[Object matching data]
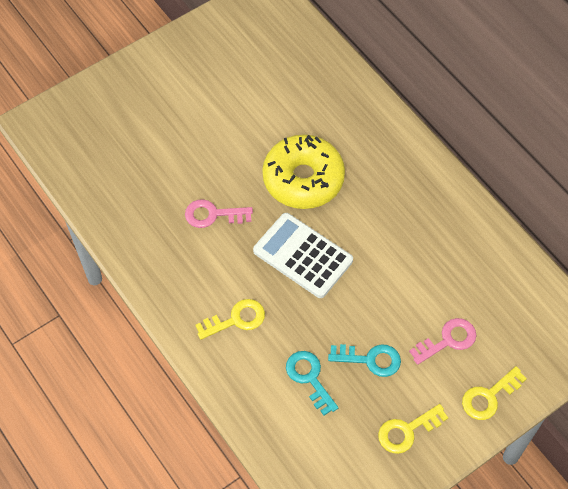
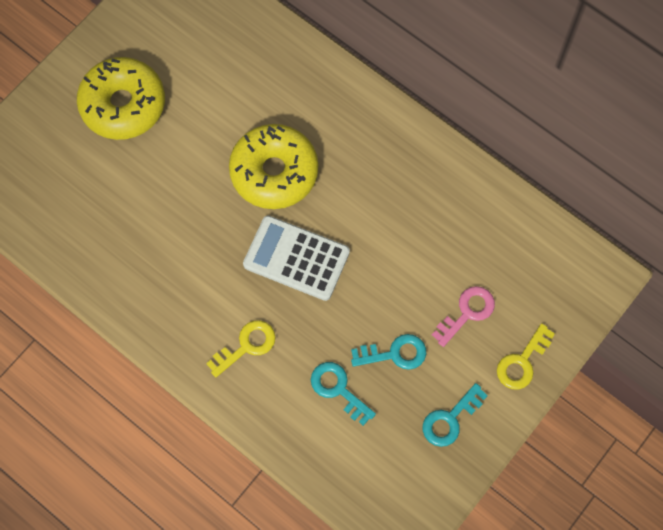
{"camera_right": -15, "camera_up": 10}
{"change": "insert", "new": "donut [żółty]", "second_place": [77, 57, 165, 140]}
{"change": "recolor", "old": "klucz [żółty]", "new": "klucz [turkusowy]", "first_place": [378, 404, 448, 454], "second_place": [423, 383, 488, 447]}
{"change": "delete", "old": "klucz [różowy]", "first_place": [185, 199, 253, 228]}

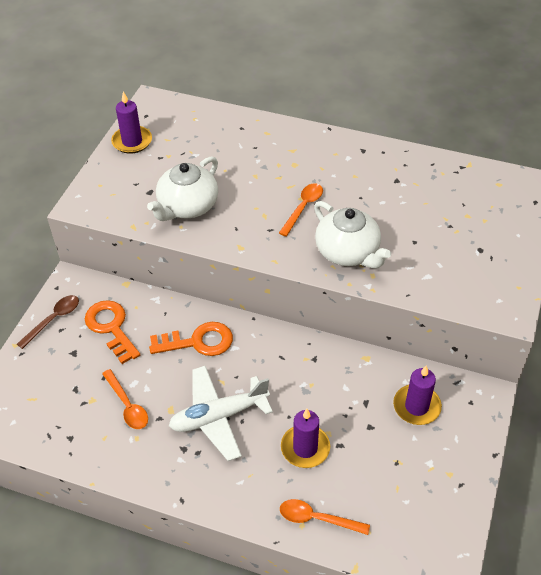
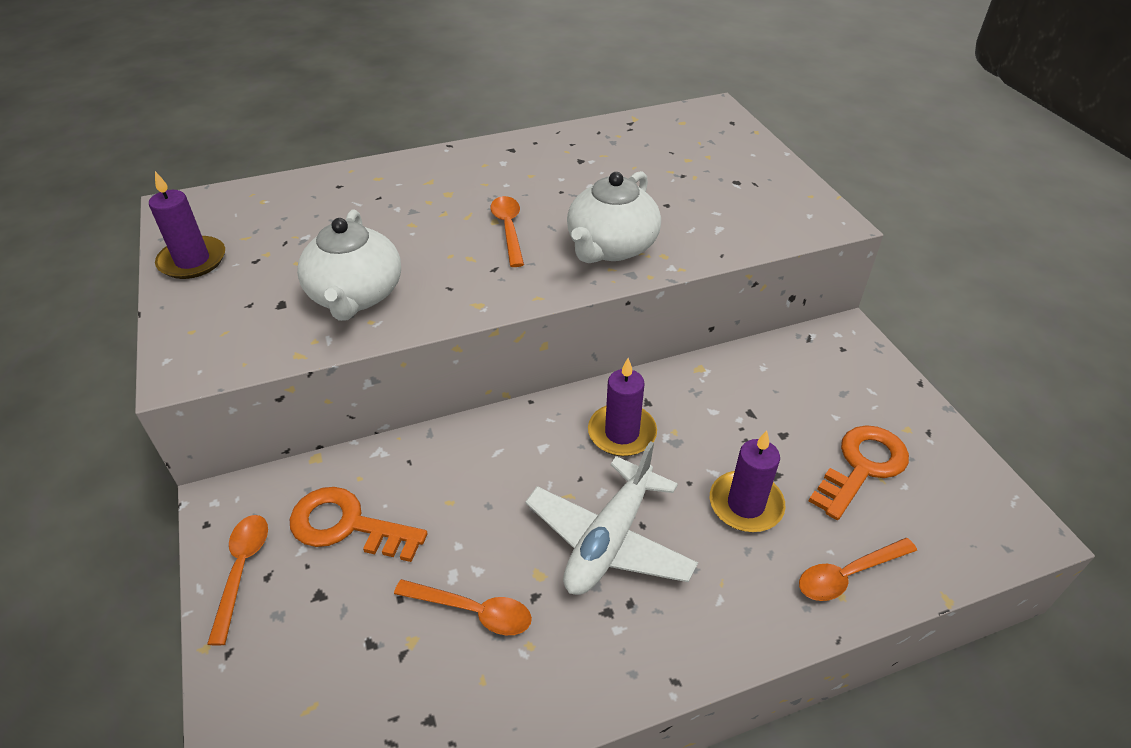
{"camera_right": -40, "camera_up": -5}
{"change": "recolor", "old": "łyżka [brązowy]", "new": "łyżka [pomarańczowy]", "first_place": [17, 295, 79, 349], "second_place": [207, 515, 268, 646]}
{"change": "rotate", "old": "imbryk [biały]", "first_place": [314, 201, 391, 268], "second_place": [567, 171, 661, 263], "degrees": 105}
{"change": "move", "old": "świeca [fioletowy]", "first_place": [393, 365, 442, 425], "second_place": [588, 358, 657, 456]}
{"change": "move", "old": "klucz [pomarańczowy]", "first_place": [149, 322, 233, 356], "second_place": [809, 425, 909, 520]}

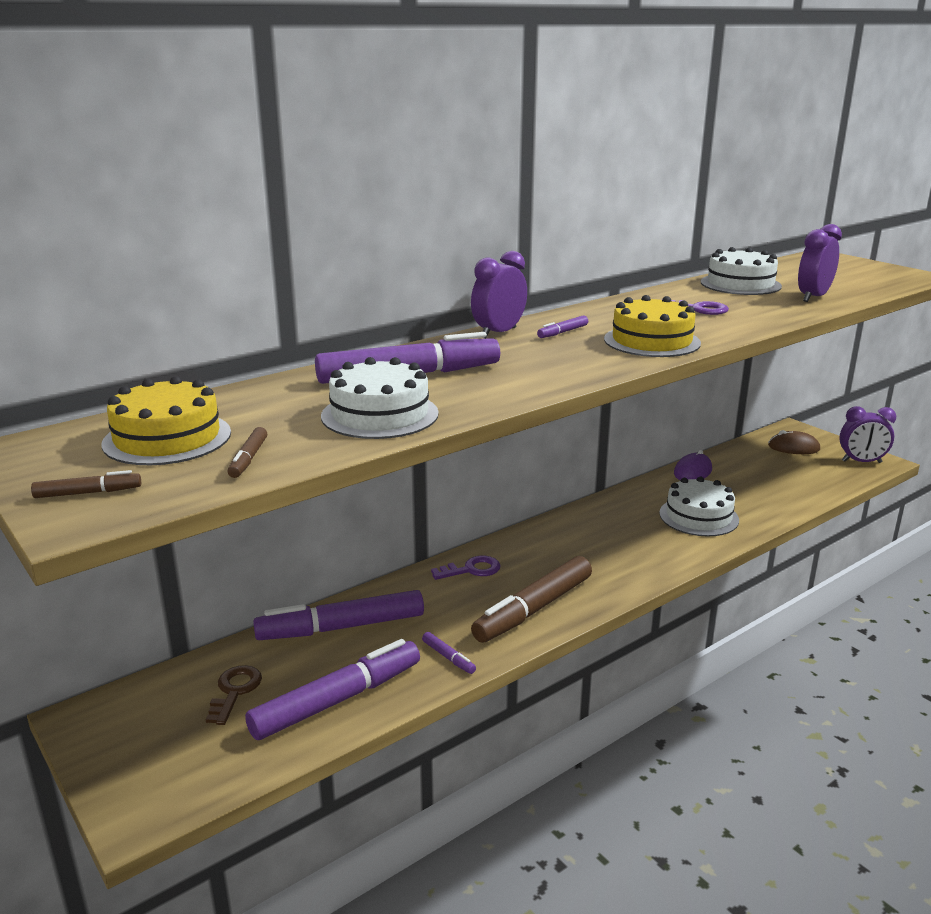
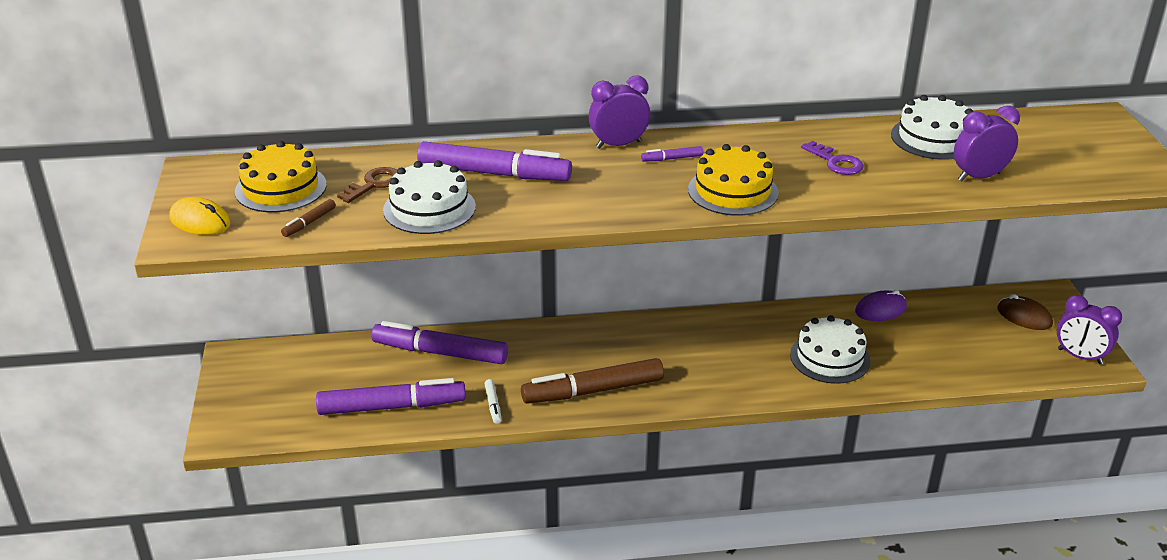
{"camera_right": 30, "camera_up": 10}
{"change": "replace", "old": "flamaster [brązowy]", "new": "myszka [żółty]", "first_place": [31, 470, 141, 498], "second_place": [169, 197, 231, 235]}
{"change": "move", "old": "klucz [brązowy]", "first_place": [205, 665, 262, 725], "second_place": [337, 167, 397, 203]}
{"change": "recolor", "old": "flamaster [fioletowy]", "new": "flamaster [biały]", "first_place": [422, 632, 476, 674], "second_place": [485, 379, 501, 424]}
{"change": "delete", "old": "klucz [fioletowy]", "first_place": [431, 556, 501, 580]}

- Your assignment -
All lines of the records containing "biały" should be shown.

- Task answer -
{"change": "rotate", "old": "imbryk [biały]", "first_place": [314, 201, 391, 268], "second_place": [567, 171, 661, 263], "degrees": 105}
{"change": "recolor", "old": "flamaster [fioletowy]", "new": "flamaster [biały]", "first_place": [422, 632, 476, 674], "second_place": [485, 379, 501, 424]}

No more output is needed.